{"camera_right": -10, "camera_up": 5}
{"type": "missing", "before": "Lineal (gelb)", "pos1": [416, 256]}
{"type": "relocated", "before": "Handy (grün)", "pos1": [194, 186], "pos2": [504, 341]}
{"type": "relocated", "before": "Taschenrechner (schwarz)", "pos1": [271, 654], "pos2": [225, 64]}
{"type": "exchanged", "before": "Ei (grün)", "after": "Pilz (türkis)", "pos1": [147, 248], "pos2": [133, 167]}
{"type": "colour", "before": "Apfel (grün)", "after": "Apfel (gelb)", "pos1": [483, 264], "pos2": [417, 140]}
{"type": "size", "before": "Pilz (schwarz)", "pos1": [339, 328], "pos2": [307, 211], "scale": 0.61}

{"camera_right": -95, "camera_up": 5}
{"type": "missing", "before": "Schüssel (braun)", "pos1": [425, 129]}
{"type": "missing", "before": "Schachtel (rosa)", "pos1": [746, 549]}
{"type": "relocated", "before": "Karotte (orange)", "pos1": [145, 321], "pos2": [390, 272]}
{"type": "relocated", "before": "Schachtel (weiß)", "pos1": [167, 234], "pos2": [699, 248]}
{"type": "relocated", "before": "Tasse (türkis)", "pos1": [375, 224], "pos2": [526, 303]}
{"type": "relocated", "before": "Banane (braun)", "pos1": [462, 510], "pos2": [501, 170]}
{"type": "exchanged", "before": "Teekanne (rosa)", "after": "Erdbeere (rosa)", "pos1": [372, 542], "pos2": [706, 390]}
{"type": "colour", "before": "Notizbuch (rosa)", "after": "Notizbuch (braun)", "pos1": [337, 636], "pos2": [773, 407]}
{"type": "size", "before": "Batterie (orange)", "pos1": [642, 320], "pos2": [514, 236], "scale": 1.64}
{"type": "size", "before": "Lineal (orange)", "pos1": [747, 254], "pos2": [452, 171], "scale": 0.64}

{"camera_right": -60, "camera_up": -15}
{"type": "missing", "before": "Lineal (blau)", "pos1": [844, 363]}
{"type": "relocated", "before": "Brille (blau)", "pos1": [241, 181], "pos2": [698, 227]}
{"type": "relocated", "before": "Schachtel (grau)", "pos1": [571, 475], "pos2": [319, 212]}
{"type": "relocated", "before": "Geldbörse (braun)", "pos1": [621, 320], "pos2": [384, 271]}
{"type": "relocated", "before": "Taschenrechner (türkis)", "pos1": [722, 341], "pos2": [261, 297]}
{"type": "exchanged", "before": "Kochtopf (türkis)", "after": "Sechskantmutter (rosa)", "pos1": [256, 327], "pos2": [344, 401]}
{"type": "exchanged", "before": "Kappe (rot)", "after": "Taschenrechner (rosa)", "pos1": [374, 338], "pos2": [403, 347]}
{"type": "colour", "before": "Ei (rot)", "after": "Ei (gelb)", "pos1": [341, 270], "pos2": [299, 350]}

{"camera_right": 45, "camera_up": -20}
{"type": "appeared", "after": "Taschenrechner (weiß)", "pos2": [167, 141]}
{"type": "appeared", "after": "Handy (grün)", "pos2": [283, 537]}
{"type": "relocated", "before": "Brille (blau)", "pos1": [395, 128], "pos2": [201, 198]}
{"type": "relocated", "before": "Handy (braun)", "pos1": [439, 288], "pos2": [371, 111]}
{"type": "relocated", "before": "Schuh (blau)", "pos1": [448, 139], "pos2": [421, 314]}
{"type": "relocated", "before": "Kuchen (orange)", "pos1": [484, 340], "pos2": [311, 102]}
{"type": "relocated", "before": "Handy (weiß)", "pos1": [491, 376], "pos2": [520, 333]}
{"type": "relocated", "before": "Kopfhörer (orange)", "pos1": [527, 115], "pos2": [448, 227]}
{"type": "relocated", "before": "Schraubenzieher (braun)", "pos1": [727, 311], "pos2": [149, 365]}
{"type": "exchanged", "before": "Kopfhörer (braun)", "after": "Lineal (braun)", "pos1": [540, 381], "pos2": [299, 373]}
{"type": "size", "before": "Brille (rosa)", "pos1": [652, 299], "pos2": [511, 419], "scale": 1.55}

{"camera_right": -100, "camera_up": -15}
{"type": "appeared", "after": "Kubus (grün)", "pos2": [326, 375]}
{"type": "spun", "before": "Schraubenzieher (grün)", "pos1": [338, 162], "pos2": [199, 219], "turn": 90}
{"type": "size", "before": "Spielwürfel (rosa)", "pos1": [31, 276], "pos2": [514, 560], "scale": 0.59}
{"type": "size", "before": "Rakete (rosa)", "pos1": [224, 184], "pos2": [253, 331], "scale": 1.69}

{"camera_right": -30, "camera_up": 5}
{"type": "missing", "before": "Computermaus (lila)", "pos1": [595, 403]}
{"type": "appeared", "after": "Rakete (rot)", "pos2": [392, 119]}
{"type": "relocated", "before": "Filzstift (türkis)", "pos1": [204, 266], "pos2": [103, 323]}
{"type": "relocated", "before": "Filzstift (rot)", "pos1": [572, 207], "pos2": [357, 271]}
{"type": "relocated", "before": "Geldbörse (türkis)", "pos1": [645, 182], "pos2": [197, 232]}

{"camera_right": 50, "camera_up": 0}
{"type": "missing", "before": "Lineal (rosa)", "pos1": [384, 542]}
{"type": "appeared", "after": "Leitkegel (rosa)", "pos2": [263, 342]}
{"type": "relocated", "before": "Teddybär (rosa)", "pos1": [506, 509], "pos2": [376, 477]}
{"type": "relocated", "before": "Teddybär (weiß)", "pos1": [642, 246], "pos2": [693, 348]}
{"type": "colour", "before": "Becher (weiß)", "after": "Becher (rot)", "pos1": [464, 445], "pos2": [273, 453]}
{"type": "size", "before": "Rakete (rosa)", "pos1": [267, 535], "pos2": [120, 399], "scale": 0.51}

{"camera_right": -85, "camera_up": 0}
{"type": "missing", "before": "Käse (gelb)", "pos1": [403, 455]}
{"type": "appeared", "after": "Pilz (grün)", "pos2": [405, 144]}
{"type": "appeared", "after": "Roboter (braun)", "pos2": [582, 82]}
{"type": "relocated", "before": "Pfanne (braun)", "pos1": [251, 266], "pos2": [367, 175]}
####
- What the task asks:
Copy the records above, keeping each line identical.

- Solution for this task:
{"camera_right": -10, "camera_up": 5}
{"type": "missing", "before": "Lineal (gelb)", "pos1": [416, 256]}
{"type": "relocated", "before": "Handy (grün)", "pos1": [194, 186], "pos2": [504, 341]}
{"type": "relocated", "before": "Taschenrechner (schwarz)", "pos1": [271, 654], "pos2": [225, 64]}
{"type": "exchanged", "before": "Ei (grün)", "after": "Pilz (türkis)", "pos1": [147, 248], "pos2": [133, 167]}
{"type": "colour", "before": "Apfel (grün)", "after": "Apfel (gelb)", "pos1": [483, 264], "pos2": [417, 140]}
{"type": "size", "before": "Pilz (schwarz)", "pos1": [339, 328], "pos2": [307, 211], "scale": 0.61}

{"camera_right": -95, "camera_up": 5}
{"type": "missing", "before": "Schüssel (braun)", "pos1": [425, 129]}
{"type": "missing", "before": "Schachtel (rosa)", "pos1": [746, 549]}
{"type": "relocated", "before": "Karotte (orange)", "pos1": [145, 321], "pos2": [390, 272]}
{"type": "relocated", "before": "Schachtel (weiß)", "pos1": [167, 234], "pos2": [699, 248]}
{"type": "relocated", "before": "Tasse (türkis)", "pos1": [375, 224], "pos2": [526, 303]}
{"type": "relocated", "before": "Banane (braun)", "pos1": [462, 510], "pos2": [501, 170]}
{"type": "exchanged", "before": "Teekanne (rosa)", "after": "Erdbeere (rosa)", "pos1": [372, 542], "pos2": [706, 390]}
{"type": "colour", "before": "Notizbuch (rosa)", "after": "Notizbuch (braun)", "pos1": [337, 636], "pos2": [773, 407]}
{"type": "size", "before": "Batterie (orange)", "pos1": [642, 320], "pos2": [514, 236], "scale": 1.64}
{"type": "size", "before": "Lineal (orange)", "pos1": [747, 254], "pos2": [452, 171], "scale": 0.64}

{"camera_right": -60, "camera_up": -15}
{"type": "missing", "before": "Lineal (blau)", "pos1": [844, 363]}
{"type": "relocated", "before": "Brille (blau)", "pos1": [241, 181], "pos2": [698, 227]}
{"type": "relocated", "before": "Schachtel (grau)", "pos1": [571, 475], "pos2": [319, 212]}
{"type": "relocated", "before": "Geldbörse (braun)", "pos1": [621, 320], "pos2": [384, 271]}
{"type": "relocated", "before": "Taschenrechner (türkis)", "pos1": [722, 341], "pos2": [261, 297]}
{"type": "exchanged", "before": "Kochtopf (türkis)", "after": "Sechskantmutter (rosa)", "pos1": [256, 327], "pos2": [344, 401]}
{"type": "exchanged", "before": "Kappe (rot)", "after": "Taschenrechner (rosa)", "pos1": [374, 338], "pos2": [403, 347]}
{"type": "colour", "before": "Ei (rot)", "after": "Ei (gelb)", "pos1": [341, 270], "pos2": [299, 350]}

{"camera_right": 45, "camera_up": -20}
{"type": "appeared", "after": "Taschenrechner (weiß)", "pos2": [167, 141]}
{"type": "appeared", "after": "Handy (grün)", "pos2": [283, 537]}
{"type": "relocated", "before": "Brille (blau)", "pos1": [395, 128], "pos2": [201, 198]}
{"type": "relocated", "before": "Handy (braun)", "pos1": [439, 288], "pos2": [371, 111]}
{"type": "relocated", "before": "Schuh (blau)", "pos1": [448, 139], "pos2": [421, 314]}
{"type": "relocated", "before": "Kuchen (orange)", "pos1": [484, 340], "pos2": [311, 102]}
{"type": "relocated", "before": "Handy (weiß)", "pos1": [491, 376], "pos2": [520, 333]}
{"type": "relocated", "before": "Kopfhörer (orange)", "pos1": [527, 115], "pos2": [448, 227]}
{"type": "relocated", "before": "Schraubenzieher (braun)", "pos1": [727, 311], "pos2": [149, 365]}
{"type": "exchanged", "before": "Kopfhörer (braun)", "after": "Lineal (braun)", "pos1": [540, 381], "pos2": [299, 373]}
{"type": "size", "before": "Brille (rosa)", "pos1": [652, 299], "pos2": [511, 419], "scale": 1.55}

{"camera_right": -100, "camera_up": -15}
{"type": "appeared", "after": "Kubus (grün)", "pos2": [326, 375]}
{"type": "spun", "before": "Schraubenzieher (grün)", "pos1": [338, 162], "pos2": [199, 219], "turn": 90}
{"type": "size", "before": "Spielwürfel (rosa)", "pos1": [31, 276], "pos2": [514, 560], "scale": 0.59}
{"type": "size", "before": "Rakete (rosa)", "pos1": [224, 184], "pos2": [253, 331], "scale": 1.69}

{"camera_right": -30, "camera_up": 5}
{"type": "missing", "before": "Computermaus (lila)", "pos1": [595, 403]}
{"type": "appeared", "after": "Rakete (rot)", "pos2": [392, 119]}
{"type": "relocated", "before": "Filzstift (türkis)", "pos1": [204, 266], "pos2": [103, 323]}
{"type": "relocated", "before": "Filzstift (rot)", "pos1": [572, 207], "pos2": [357, 271]}
{"type": "relocated", "before": "Geldbörse (türkis)", "pos1": [645, 182], "pos2": [197, 232]}

{"camera_right": 50, "camera_up": 0}
{"type": "missing", "before": "Lineal (rosa)", "pos1": [384, 542]}
{"type": "appeared", "after": "Leitkegel (rosa)", "pos2": [263, 342]}
{"type": "relocated", "before": "Teddybär (rosa)", "pos1": [506, 509], "pos2": [376, 477]}
{"type": "relocated", "before": "Teddybär (weiß)", "pos1": [642, 246], "pos2": [693, 348]}
{"type": "colour", "before": "Becher (weiß)", "after": "Becher (rot)", "pos1": [464, 445], "pos2": [273, 453]}
{"type": "size", "before": "Rakete (rosa)", "pos1": [267, 535], "pos2": [120, 399], "scale": 0.51}

{"camera_right": -85, "camera_up": 0}
{"type": "missing", "before": "Käse (gelb)", "pos1": [403, 455]}
{"type": "appeared", "after": "Pilz (grün)", "pos2": [405, 144]}
{"type": "appeared", "after": "Roboter (braun)", "pos2": [582, 82]}
{"type": "relocated", "before": "Pfanne (braun)", "pos1": [251, 266], "pos2": [367, 175]}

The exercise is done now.